PROBLEM TO SOLVE:
Counting every line in the entries below where the word "blue" occurs, report how many there are. Give only that number.

====================

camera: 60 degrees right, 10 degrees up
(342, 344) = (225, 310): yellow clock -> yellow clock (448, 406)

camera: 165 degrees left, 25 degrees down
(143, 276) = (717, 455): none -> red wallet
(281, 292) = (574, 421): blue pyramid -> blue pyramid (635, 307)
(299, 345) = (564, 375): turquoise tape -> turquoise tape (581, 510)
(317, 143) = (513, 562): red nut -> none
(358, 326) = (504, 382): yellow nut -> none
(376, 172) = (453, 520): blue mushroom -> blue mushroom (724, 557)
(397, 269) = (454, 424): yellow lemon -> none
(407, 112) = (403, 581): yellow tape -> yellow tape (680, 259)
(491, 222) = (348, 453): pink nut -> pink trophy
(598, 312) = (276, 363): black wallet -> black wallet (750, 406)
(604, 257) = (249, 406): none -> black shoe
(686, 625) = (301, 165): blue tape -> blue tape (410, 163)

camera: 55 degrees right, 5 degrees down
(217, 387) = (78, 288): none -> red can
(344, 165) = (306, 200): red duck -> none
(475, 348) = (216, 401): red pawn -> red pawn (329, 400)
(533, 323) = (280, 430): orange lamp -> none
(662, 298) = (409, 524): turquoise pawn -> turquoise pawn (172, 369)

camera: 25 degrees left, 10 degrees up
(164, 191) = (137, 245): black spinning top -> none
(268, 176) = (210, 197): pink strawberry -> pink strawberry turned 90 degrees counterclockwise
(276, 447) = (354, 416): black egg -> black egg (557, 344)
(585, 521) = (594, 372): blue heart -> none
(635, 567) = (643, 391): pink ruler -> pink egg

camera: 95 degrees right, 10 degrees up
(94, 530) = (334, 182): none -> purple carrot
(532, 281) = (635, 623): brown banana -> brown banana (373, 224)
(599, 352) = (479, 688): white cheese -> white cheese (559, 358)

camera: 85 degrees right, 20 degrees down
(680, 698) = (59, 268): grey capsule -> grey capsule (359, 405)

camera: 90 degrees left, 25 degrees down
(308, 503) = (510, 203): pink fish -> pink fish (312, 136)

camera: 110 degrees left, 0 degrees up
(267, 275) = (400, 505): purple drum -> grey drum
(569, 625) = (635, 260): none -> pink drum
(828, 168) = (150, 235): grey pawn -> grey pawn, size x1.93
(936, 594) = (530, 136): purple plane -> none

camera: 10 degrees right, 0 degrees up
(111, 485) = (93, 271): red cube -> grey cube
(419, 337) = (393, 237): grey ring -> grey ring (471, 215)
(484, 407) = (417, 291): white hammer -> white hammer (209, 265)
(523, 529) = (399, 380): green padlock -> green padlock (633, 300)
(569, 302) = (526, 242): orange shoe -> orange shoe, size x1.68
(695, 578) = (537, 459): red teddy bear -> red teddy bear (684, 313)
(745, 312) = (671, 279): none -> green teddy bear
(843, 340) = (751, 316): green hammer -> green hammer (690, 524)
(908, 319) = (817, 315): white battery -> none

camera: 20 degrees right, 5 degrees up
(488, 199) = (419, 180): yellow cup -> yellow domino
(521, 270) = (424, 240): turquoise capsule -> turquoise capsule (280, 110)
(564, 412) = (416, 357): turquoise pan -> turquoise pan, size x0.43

====================

RESPONSE:
4